### INFORMATION SUPPLIED
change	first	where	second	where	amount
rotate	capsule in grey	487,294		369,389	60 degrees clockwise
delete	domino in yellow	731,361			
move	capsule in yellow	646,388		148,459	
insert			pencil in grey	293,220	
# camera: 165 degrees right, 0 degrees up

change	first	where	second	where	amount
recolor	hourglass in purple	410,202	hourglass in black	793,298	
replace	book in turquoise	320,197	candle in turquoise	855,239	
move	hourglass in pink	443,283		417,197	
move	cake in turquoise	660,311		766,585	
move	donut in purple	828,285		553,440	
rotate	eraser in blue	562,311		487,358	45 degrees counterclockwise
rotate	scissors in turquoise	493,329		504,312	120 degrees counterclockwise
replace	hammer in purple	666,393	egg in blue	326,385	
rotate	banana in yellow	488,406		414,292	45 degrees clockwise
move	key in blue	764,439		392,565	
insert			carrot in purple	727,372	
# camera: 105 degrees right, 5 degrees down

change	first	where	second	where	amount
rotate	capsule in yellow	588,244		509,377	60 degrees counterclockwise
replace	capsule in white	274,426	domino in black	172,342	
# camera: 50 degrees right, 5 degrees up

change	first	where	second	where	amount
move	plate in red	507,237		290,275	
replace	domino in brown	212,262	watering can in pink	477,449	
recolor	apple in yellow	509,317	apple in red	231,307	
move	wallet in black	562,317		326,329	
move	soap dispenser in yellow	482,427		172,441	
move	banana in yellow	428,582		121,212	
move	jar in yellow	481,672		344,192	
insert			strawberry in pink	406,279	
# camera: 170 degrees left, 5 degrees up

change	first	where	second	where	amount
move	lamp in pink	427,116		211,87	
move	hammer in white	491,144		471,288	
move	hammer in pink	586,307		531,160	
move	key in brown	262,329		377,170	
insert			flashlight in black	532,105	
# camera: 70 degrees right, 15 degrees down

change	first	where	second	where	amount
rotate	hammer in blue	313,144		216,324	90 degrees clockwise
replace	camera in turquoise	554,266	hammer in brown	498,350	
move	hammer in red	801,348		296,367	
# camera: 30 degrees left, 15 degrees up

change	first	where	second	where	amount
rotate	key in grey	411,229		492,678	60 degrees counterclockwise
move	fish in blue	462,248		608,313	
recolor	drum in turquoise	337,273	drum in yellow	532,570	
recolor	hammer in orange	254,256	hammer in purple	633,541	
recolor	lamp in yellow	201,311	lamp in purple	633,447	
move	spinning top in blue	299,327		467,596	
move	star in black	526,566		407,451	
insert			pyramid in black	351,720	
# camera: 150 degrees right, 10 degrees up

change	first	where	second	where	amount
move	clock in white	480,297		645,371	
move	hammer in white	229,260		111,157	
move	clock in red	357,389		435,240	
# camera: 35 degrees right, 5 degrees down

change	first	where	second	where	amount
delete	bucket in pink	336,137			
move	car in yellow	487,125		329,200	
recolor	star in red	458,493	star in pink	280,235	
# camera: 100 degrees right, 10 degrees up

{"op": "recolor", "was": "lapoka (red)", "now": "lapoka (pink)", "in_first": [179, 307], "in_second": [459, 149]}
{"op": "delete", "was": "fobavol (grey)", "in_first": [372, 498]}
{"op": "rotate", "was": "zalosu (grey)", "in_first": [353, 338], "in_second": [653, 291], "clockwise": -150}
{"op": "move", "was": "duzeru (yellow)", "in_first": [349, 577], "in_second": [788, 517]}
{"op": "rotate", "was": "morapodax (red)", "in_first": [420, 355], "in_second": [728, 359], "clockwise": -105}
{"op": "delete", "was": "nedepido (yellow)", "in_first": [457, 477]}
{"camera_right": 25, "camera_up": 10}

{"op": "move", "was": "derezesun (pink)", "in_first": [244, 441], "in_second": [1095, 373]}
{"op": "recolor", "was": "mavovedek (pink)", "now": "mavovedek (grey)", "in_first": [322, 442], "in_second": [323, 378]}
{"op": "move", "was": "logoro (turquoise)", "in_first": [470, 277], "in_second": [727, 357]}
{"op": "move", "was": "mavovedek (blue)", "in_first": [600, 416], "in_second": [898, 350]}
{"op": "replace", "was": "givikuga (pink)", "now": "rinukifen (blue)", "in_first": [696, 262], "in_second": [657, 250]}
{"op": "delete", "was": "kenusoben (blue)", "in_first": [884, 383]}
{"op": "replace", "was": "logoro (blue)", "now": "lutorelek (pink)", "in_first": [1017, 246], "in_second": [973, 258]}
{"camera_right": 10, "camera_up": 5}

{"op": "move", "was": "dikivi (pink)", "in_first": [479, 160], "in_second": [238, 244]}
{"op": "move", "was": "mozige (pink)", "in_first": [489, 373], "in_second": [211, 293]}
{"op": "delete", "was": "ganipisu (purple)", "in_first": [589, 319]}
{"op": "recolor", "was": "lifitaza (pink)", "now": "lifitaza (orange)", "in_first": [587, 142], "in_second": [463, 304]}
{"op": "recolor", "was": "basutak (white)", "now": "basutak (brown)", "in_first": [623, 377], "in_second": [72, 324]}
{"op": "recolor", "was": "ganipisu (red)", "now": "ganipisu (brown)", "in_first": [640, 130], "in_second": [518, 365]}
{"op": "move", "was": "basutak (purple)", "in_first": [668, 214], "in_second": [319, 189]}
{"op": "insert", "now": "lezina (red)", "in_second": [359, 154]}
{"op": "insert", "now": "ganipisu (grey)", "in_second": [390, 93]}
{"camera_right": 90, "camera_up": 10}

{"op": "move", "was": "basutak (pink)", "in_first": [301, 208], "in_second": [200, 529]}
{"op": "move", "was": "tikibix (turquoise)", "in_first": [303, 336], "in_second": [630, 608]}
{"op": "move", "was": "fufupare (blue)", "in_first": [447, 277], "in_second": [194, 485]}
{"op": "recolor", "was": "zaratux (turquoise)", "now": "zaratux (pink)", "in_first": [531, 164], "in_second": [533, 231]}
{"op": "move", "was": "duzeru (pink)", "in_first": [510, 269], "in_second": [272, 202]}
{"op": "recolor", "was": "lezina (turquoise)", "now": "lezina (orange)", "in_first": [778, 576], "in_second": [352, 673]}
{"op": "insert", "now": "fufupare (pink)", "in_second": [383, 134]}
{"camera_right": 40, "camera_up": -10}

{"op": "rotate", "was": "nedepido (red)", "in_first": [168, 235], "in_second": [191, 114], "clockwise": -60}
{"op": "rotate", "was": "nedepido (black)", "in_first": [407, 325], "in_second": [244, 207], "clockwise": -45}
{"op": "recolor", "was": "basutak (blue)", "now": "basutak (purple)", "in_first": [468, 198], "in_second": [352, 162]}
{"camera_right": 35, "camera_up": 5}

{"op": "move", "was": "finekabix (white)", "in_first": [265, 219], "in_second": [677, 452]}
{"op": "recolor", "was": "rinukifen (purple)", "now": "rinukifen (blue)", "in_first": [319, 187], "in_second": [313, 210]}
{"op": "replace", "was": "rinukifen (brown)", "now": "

### ACTIVITY
All entries are to be copied exactly as they read.

### WORKED SOLUTION
change	first	where	second	where	amount
rotate	capsule in grey	487,294		369,389	60 degrees clockwise
delete	domino in yellow	731,361			
move	capsule in yellow	646,388		148,459	
insert			pencil in grey	293,220	
# camera: 165 degrees right, 0 degrees up

change	first	where	second	where	amount
recolor	hourglass in purple	410,202	hourglass in black	793,298	
replace	book in turquoise	320,197	candle in turquoise	855,239	
move	hourglass in pink	443,283		417,197	
move	cake in turquoise	660,311		766,585	
move	donut in purple	828,285		553,440	
rotate	eraser in blue	562,311		487,358	45 degrees counterclockwise
rotate	scissors in turquoise	493,329		504,312	120 degrees counterclockwise
replace	hammer in purple	666,393	egg in blue	326,385	
rotate	banana in yellow	488,406		414,292	45 degrees clockwise
move	key in blue	764,439		392,565	
insert			carrot in purple	727,372	
# camera: 105 degrees right, 5 degrees down

change	first	where	second	where	amount
rotate	capsule in yellow	588,244		509,377	60 degrees counterclockwise
replace	capsule in white	274,426	domino in black	172,342	
# camera: 50 degrees right, 5 degrees up

change	first	where	second	where	amount
move	plate in red	507,237		290,275	
replace	domino in brown	212,262	watering can in pink	477,449	
recolor	apple in yellow	509,317	apple in red	231,307	
move	wallet in black	562,317		326,329	
move	soap dispenser in yellow	482,427		172,441	
move	banana in yellow	428,582		121,212	
move	jar in yellow	481,672		344,192	
insert			strawberry in pink	406,279	
# camera: 170 degrees left, 5 degrees up

change	first	where	second	where	amount
move	lamp in pink	427,116		211,87	
move	hammer in white	491,144		471,288	
move	hammer in pink	586,307		531,160	
move	key in brown	262,329		377,170	
insert			flashlight in black	532,105	
# camera: 70 degrees right, 15 degrees down

change	first	where	second	where	amount
rotate	hammer in blue	313,144		216,324	90 degrees clockwise
replace	camera in turquoise	554,266	hammer in brown	498,350	
move	hammer in red	801,348		296,367	
# camera: 30 degrees left, 15 degrees up

change	first	where	second	where	amount
rotate	key in grey	411,229		492,678	60 degrees counterclockwise
move	fish in blue	462,248		608,313	
recolor	drum in turquoise	337,273	drum in yellow	532,570	
recolor	hammer in orange	254,256	hammer in purple	633,541	
recolor	lamp in yellow	201,311	lamp in purple	633,447	
move	spinning top in blue	299,327		467,596	
move	star in black	526,566		407,451	
insert			pyramid in black	351,720	
# camera: 150 degrees right, 10 degrees up

change	first	where	second	where	amount
move	clock in white	480,297		645,371	
move	hammer in white	229,260		111,157	
move	clock in red	357,389		435,240	
# camera: 35 degrees right, 5 degrees down

change	first	where	second	where	amount
delete	bucket in pink	336,137			
move	car in yellow	487,125		329,200	
recolor	star in red	458,493	star in pink	280,235	
# camera: 100 degrees right, 10 degrees up

{"op": "recolor", "was": "lapoka (red)", "now": "lapoka (pink)", "in_first": [179, 307], "in_second": [459, 149]}
{"op": "delete", "was": "fobavol (grey)", "in_first": [372, 498]}
{"op": "rotate", "was": "zalosu (grey)", "in_first": [353, 338], "in_second": [653, 291], "clockwise": -150}
{"op": "move", "was": "duzeru (yellow)", "in_first": [349, 577], "in_second": [788, 517]}
{"op": "rotate", "was": "morapodax (red)", "in_first": [420, 355], "in_second": [728, 359], "clockwise": -105}
{"op": "delete", "was": "nedepido (yellow)", "in_first": [457, 477]}
{"camera_right": 25, "camera_up": 10}

{"op": "move", "was": "derezesun (pink)", "in_first": [244, 441], "in_second": [1095, 373]}
{"op": "recolor", "was": "mavovedek (pink)", "now": "mavovedek (grey)", "in_first": [322, 442], "in_second": [323, 378]}
{"op": "move", "was": "logoro (turquoise)", "in_first": [470, 277], "in_second": [727, 357]}
{"op": "move", "was": "mavovedek (blue)", "in_first": [600, 416], "in_second": [898, 350]}
{"op": "replace", "was": "givikuga (pink)", "now": "rinukifen (blue)", "in_first": [696, 262], "in_second": [657, 250]}
{"op": "delete", "was": "kenusoben (blue)", "in_first": [884, 383]}
{"op": "replace", "was": "logoro (blue)", "now": "lutorelek (pink)", "in_first": [1017, 246], "in_second": [973, 258]}
{"camera_right": 10, "camera_up": 5}

{"op": "move", "was": "dikivi (pink)", "in_first": [479, 160], "in_second": [238, 244]}
{"op": "move", "was": "mozige (pink)", "in_first": [489, 373], "in_second": [211, 293]}
{"op": "delete", "was": "ganipisu (purple)", "in_first": [589, 319]}
{"op": "recolor", "was": "lifitaza (pink)", "now": "lifitaza (orange)", "in_first": [587, 142], "in_second": [463, 304]}
{"op": "recolor", "was": "basutak (white)", "now": "basutak (brown)", "in_first": [623, 377], "in_second": [72, 324]}
{"op": "recolor", "was": "ganipisu (red)", "now": "ganipisu (brown)", "in_first": [640, 130], "in_second": [518, 365]}
{"op": "move", "was": "basutak (purple)", "in_first": [668, 214], "in_second": [319, 189]}
{"op": "insert", "now": "lezina (red)", "in_second": [359, 154]}
{"op": "insert", "now": "ganipisu (grey)", "in_second": [390, 93]}
{"camera_right": 90, "camera_up": 10}

{"op": "move", "was": "basutak (pink)", "in_first": [301, 208], "in_second": [200, 529]}
{"op": "move", "was": "tikibix (turquoise)", "in_first": [303, 336], "in_second": [630, 608]}
{"op": "move", "was": "fufupare (blue)", "in_first": [447, 277], "in_second": [194, 485]}
{"op": "recolor", "was": "zaratux (turquoise)", "now": "zaratux (pink)", "in_first": [531, 164], "in_second": [533, 231]}
{"op": "move", "was": "duzeru (pink)", "in_first": [510, 269], "in_second": [272, 202]}
{"op": "recolor", "was": "lezina (turquoise)", "now": "lezina (orange)", "in_first": [778, 576], "in_second": [352, 673]}
{"op": "insert", "now": "fufupare (pink)", "in_second": [383, 134]}
{"camera_right": 40, "camera_up": -10}

{"op": "rotate", "was": "nedepido (red)", "in_first": [168, 235], "in_second": [191, 114], "clockwise": -60}
{"op": "rotate", "was": "nedepido (black)", "in_first": [407, 325], "in_second": [244, 207], "clockwise": -45}
{"op": "recolor", "was": "basutak (blue)", "now": "basutak (purple)", "in_first": [468, 198], "in_second": [352, 162]}
{"camera_right": 35, "camera_up": 5}

{"op": "move", "was": "finekabix (white)", "in_first": [265, 219], "in_second": [677, 452]}
{"op": "recolor", "was": "rinukifen (purple)", "now": "rinukifen (blue)", "in_first": [319, 187], "in_second": [313, 210]}
{"op": "replace", "was": "rinukifen (brown)", "now": "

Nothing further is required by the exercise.